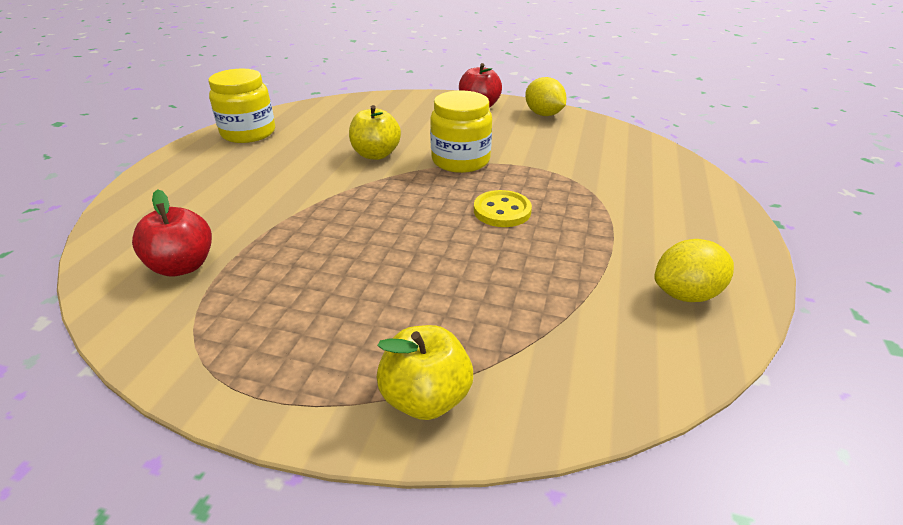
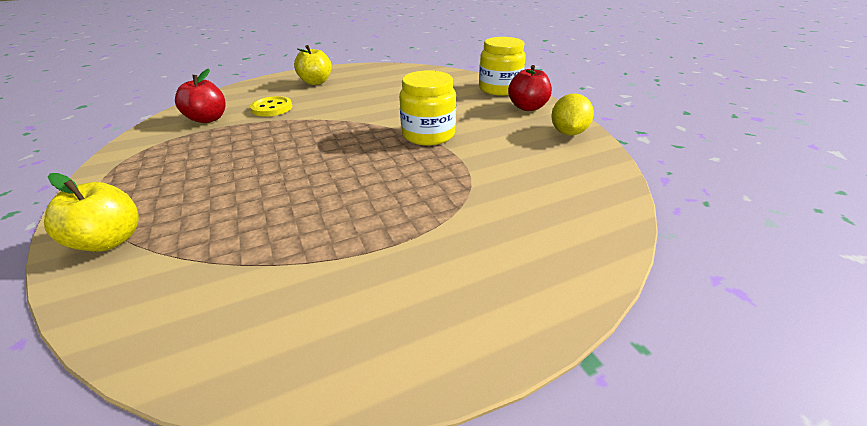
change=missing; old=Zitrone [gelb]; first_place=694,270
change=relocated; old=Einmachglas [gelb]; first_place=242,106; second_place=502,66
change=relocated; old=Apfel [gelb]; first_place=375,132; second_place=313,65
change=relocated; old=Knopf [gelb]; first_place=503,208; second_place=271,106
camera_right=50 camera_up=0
********
» What you need to do
Write the line containing "change=relocated; old=Knopf [gelb];" and all the lines after it out again, word for word, through the end of the material, and nothing besides.

» Written answer
change=relocated; old=Knopf [gelb]; first_place=503,208; second_place=271,106
camera_right=50 camera_up=0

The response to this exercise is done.